• **RECORDS SUPPLIED**

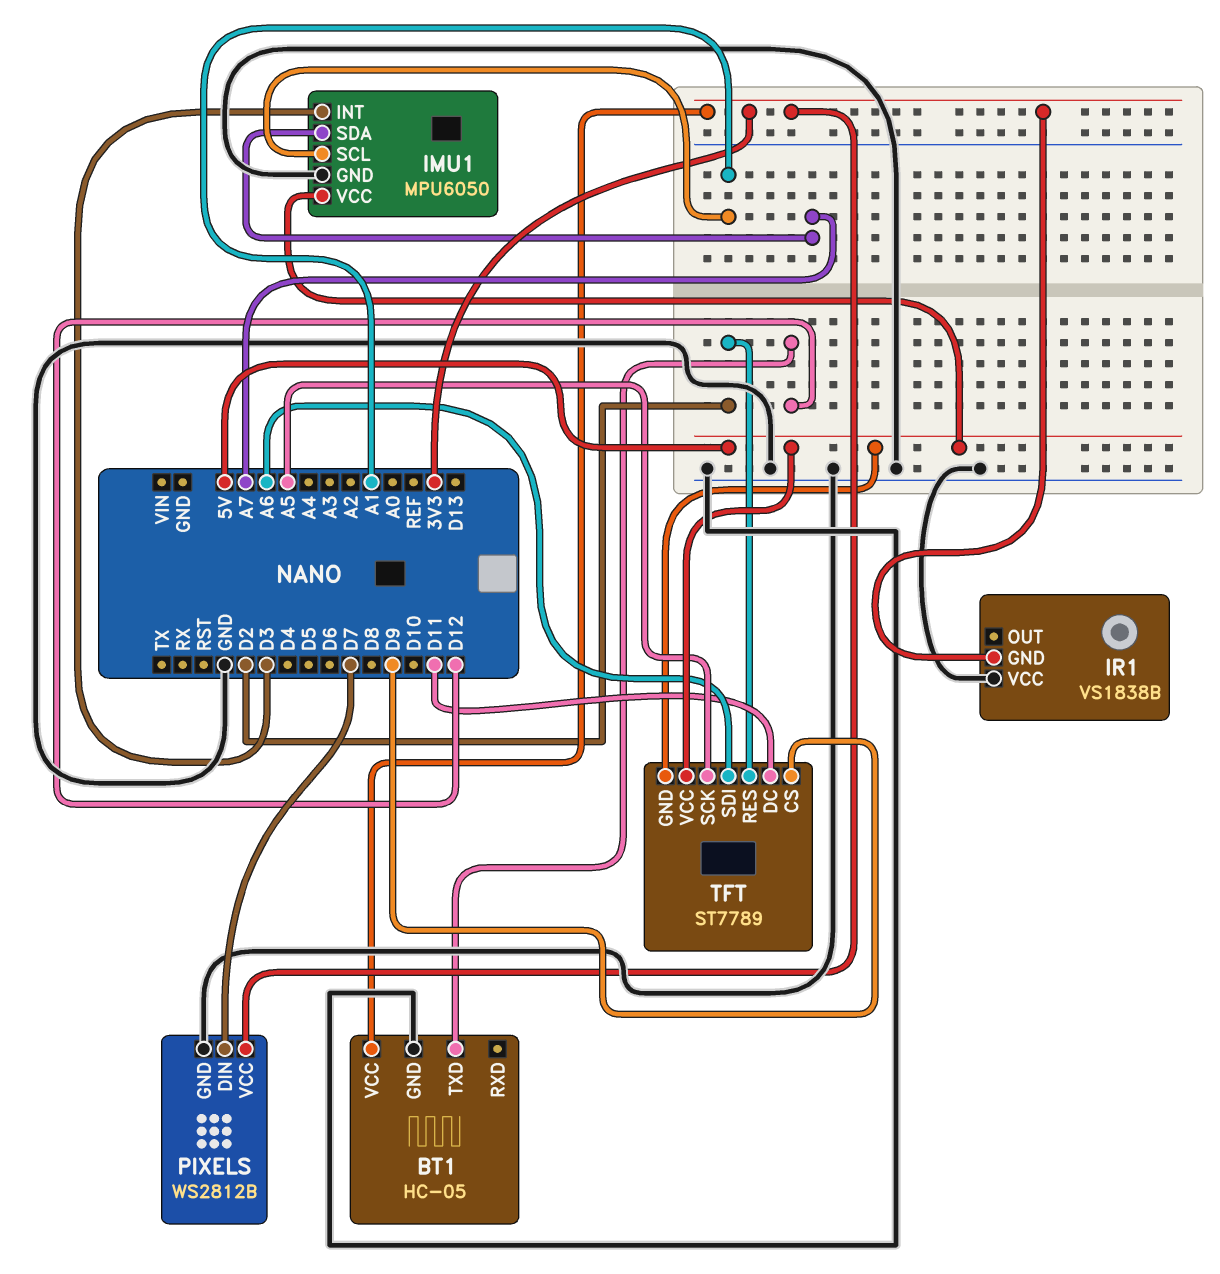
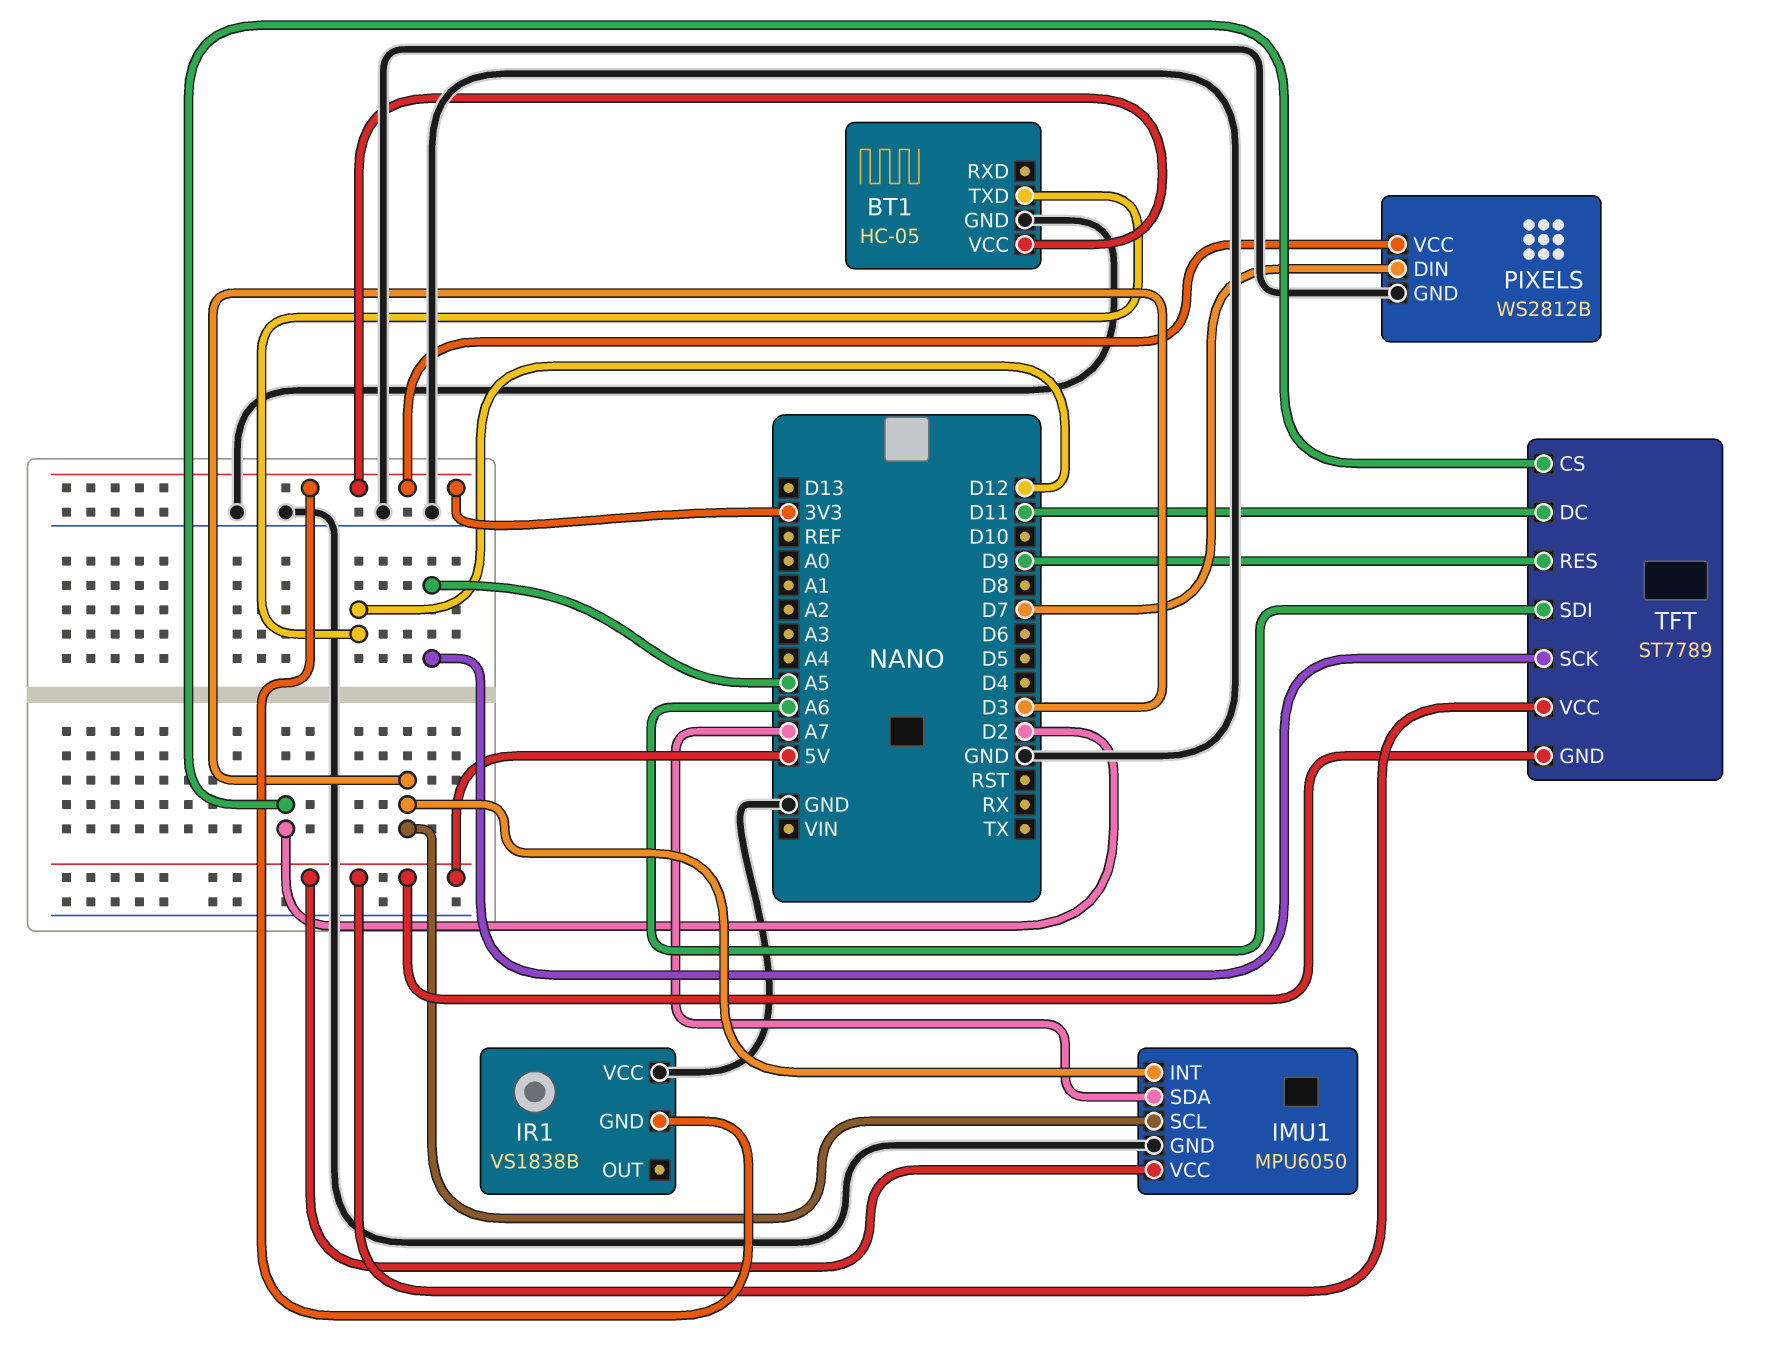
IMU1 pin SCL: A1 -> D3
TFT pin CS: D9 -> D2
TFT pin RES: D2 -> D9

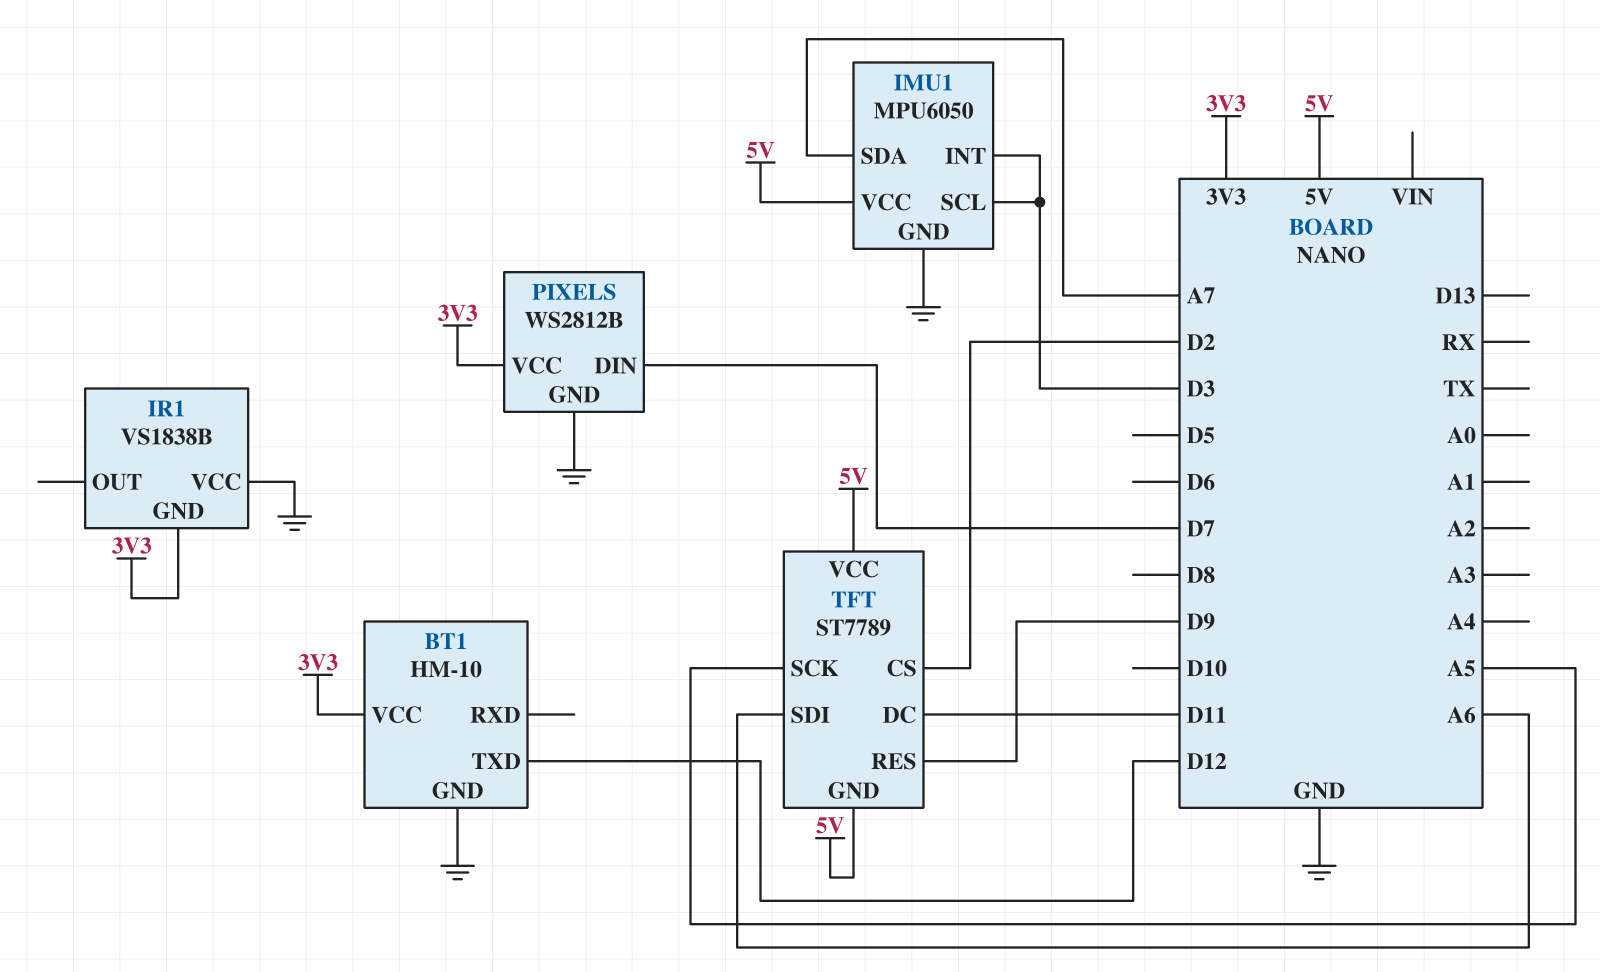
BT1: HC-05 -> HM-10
---
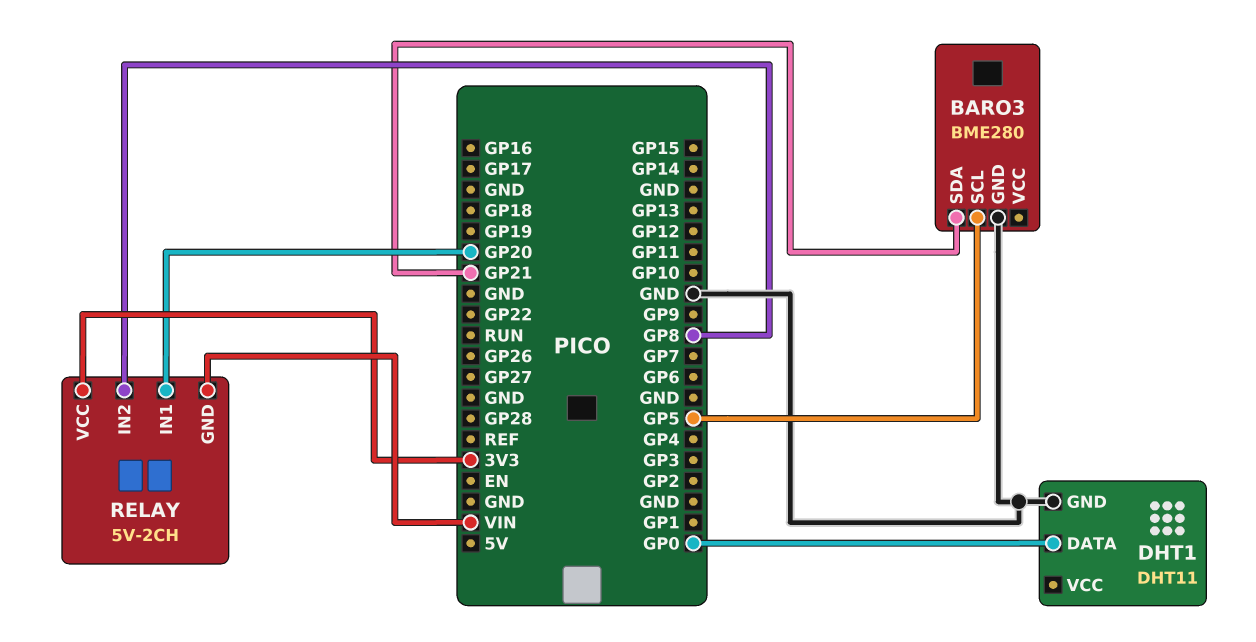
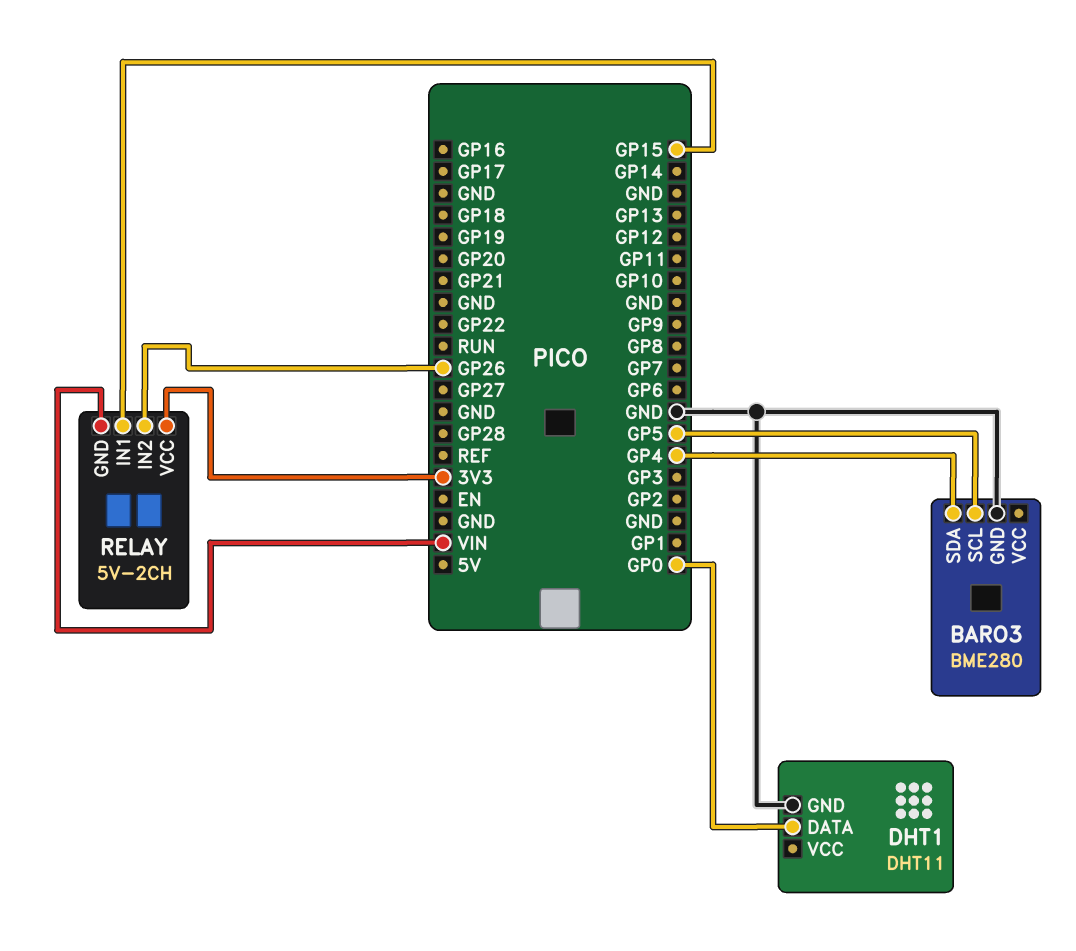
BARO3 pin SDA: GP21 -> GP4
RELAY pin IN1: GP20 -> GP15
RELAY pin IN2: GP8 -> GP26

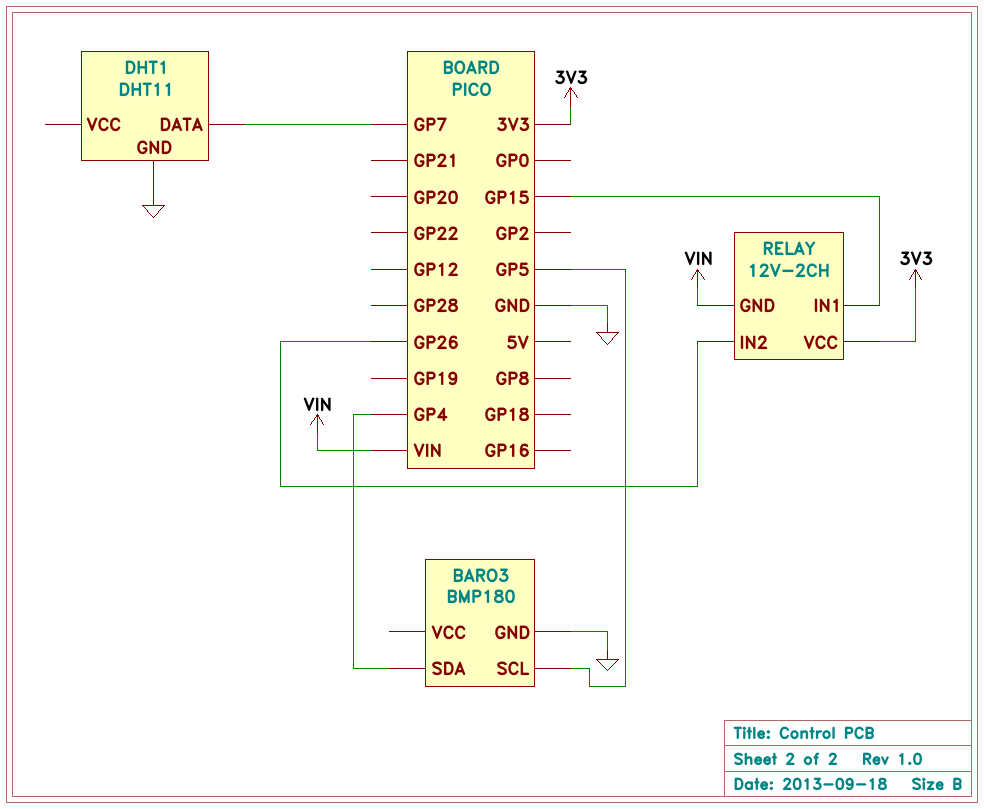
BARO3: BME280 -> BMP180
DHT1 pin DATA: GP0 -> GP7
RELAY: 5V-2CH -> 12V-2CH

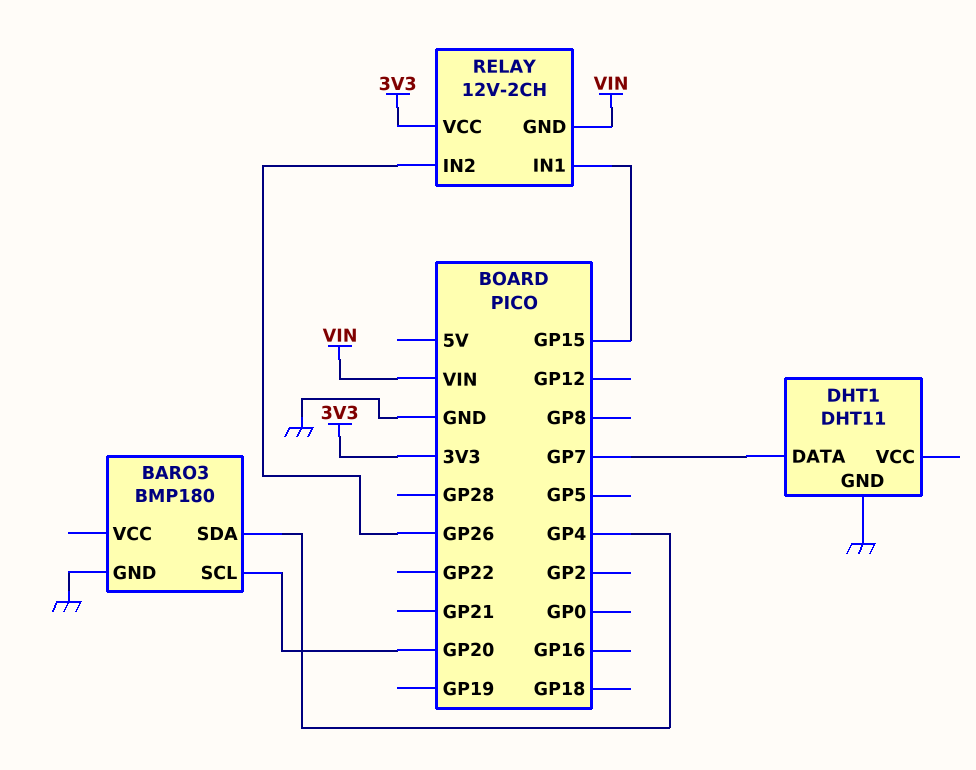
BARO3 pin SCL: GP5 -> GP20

• **EXERCISE**
Wherever the word "RELAY" turns up in the records above, copy the line that holds it.

• **RESPONSE TO THIS EXERCISE**
RELAY pin IN1: GP20 -> GP15
RELAY pin IN2: GP8 -> GP26
RELAY: 5V-2CH -> 12V-2CH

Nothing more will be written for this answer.